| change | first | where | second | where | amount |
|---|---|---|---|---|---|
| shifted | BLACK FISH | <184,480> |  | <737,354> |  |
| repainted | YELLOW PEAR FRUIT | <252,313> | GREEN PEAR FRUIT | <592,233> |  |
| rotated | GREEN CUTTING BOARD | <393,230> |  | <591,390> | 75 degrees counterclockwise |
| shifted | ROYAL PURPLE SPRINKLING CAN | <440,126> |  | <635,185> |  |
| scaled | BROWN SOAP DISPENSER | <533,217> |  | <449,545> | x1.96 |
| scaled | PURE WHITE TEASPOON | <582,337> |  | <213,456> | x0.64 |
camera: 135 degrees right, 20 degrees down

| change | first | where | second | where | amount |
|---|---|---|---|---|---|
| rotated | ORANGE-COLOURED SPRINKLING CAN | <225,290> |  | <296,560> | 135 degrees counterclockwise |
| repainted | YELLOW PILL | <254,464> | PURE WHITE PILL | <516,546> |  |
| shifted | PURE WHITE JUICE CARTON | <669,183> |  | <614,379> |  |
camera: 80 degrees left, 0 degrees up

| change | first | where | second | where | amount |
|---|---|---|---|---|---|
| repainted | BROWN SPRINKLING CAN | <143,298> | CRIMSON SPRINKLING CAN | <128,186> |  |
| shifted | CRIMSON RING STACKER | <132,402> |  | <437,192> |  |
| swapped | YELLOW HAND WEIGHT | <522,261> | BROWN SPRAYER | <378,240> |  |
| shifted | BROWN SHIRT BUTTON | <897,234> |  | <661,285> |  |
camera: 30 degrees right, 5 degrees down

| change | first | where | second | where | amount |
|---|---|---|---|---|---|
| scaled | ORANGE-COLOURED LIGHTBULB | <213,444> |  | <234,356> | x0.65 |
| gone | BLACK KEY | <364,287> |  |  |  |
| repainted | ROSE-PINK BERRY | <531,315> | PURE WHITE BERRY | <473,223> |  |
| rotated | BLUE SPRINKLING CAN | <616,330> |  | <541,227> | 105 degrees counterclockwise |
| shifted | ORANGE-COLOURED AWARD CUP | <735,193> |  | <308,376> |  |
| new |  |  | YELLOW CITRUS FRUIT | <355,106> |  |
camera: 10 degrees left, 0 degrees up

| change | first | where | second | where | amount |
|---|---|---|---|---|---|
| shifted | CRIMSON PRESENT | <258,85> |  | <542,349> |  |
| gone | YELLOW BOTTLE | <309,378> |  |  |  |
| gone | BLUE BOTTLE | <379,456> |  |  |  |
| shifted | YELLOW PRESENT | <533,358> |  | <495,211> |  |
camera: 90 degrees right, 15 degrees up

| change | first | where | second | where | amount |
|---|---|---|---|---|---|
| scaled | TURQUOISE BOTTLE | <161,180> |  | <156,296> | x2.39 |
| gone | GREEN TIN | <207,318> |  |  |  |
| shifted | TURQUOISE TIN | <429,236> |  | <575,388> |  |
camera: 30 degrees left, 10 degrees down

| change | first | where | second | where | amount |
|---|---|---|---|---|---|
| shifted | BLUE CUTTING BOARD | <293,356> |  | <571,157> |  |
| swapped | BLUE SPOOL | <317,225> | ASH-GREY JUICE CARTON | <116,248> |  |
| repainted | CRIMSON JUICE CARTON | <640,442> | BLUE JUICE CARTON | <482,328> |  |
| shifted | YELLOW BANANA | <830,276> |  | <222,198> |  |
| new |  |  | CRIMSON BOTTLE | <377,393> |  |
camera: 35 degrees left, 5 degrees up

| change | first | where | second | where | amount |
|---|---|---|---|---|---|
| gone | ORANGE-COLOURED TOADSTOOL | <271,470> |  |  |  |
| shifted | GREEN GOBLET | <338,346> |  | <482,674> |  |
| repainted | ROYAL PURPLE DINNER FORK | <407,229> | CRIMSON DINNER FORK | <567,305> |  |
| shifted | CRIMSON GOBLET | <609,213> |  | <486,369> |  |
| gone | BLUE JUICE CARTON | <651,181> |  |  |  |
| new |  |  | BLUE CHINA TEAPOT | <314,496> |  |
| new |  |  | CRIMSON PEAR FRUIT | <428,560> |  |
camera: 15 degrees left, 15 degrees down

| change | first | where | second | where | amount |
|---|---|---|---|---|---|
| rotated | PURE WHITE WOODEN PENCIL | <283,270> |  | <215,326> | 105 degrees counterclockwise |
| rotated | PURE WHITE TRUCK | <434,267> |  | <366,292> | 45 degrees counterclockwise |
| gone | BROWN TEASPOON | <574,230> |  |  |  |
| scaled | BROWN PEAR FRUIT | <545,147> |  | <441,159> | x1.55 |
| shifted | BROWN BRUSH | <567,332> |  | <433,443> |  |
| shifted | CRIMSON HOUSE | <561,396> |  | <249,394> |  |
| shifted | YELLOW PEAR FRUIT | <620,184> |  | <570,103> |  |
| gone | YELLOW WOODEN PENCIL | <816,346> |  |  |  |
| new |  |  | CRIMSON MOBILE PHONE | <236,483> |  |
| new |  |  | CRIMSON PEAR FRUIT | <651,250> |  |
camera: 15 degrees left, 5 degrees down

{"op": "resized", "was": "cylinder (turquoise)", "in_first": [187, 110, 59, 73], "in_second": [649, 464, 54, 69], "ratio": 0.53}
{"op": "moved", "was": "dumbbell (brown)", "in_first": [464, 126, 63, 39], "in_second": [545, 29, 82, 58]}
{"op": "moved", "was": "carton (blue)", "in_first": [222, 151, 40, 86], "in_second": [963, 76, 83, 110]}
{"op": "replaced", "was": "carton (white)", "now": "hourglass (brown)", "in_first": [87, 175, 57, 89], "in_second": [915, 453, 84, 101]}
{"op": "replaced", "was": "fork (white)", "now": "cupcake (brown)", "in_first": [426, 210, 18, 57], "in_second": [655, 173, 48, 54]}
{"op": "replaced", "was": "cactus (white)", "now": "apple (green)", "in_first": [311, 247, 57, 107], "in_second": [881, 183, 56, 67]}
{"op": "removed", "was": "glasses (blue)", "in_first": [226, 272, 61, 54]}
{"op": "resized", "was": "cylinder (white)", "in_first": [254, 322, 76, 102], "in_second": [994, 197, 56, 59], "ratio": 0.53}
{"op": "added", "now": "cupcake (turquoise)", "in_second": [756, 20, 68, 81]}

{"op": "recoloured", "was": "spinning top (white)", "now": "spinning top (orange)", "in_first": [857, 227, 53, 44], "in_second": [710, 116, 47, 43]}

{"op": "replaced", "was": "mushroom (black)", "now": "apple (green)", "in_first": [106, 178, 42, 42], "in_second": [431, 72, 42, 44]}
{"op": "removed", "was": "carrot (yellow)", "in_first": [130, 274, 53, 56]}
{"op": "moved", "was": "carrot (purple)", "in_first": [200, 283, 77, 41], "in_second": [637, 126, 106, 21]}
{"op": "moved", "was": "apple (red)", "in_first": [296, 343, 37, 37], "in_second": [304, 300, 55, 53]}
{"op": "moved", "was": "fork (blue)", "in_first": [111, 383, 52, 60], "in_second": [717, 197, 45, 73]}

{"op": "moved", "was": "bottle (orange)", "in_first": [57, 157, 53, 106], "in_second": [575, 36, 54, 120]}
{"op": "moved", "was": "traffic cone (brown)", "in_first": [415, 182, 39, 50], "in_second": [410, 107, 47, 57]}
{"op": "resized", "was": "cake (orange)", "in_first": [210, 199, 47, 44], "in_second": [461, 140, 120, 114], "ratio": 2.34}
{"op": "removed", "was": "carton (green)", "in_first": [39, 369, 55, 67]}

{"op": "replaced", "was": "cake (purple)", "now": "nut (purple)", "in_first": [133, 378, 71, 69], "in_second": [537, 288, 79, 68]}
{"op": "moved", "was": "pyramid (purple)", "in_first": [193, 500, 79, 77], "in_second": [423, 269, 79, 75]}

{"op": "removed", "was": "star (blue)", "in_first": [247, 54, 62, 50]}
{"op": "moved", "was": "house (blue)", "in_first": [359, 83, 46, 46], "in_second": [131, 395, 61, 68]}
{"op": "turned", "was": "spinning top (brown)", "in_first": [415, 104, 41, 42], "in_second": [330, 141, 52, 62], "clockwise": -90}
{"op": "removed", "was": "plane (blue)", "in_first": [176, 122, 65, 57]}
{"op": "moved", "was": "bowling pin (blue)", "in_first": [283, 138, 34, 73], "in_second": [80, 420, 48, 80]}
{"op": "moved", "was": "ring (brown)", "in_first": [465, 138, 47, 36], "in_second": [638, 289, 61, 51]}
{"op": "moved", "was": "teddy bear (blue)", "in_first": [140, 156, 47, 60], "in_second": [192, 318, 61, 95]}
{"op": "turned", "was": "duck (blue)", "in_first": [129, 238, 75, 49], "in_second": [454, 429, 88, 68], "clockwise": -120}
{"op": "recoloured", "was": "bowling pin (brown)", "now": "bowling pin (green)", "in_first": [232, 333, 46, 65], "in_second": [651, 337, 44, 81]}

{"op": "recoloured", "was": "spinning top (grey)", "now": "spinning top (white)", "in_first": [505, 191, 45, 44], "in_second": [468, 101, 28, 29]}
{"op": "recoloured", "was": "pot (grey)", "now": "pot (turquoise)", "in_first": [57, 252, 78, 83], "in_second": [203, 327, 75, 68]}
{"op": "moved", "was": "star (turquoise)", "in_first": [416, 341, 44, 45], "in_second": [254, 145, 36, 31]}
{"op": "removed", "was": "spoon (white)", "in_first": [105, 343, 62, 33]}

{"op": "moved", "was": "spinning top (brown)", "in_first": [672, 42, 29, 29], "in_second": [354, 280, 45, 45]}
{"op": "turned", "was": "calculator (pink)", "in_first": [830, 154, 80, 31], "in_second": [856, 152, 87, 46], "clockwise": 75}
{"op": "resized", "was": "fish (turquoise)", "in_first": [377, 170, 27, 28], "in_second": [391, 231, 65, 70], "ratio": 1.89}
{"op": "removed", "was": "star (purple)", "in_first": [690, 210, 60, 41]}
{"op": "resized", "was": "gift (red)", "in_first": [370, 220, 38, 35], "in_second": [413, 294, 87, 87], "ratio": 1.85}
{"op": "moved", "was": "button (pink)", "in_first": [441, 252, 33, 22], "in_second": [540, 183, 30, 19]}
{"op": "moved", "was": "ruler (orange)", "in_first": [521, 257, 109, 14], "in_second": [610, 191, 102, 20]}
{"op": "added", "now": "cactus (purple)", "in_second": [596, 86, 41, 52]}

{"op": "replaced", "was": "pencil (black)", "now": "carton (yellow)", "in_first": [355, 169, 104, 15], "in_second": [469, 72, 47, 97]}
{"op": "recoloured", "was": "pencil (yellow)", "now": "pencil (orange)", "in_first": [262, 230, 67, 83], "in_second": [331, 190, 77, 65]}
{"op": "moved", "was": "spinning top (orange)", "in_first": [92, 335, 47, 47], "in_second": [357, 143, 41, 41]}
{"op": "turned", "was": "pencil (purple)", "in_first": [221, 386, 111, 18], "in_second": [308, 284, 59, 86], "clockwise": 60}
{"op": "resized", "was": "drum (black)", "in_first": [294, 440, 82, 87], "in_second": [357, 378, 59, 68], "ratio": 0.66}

▶ **Task goal**
After locating the line that contains "<213,456> | x0.64 |", please copy exactly every line from the start of the records through it, and nothing else.

▶ **Response to this exercise**
| change | first | where | second | where | amount |
|---|---|---|---|---|---|
| shifted | BLACK FISH | <184,480> |  | <737,354> |  |
| repainted | YELLOW PEAR FRUIT | <252,313> | GREEN PEAR FRUIT | <592,233> |  |
| rotated | GREEN CUTTING BOARD | <393,230> |  | <591,390> | 75 degrees counterclockwise |
| shifted | ROYAL PURPLE SPRINKLING CAN | <440,126> |  | <635,185> |  |
| scaled | BROWN SOAP DISPENSER | <533,217> |  | <449,545> | x1.96 |
| scaled | PURE WHITE TEASPOON | <582,337> |  | <213,456> | x0.64 |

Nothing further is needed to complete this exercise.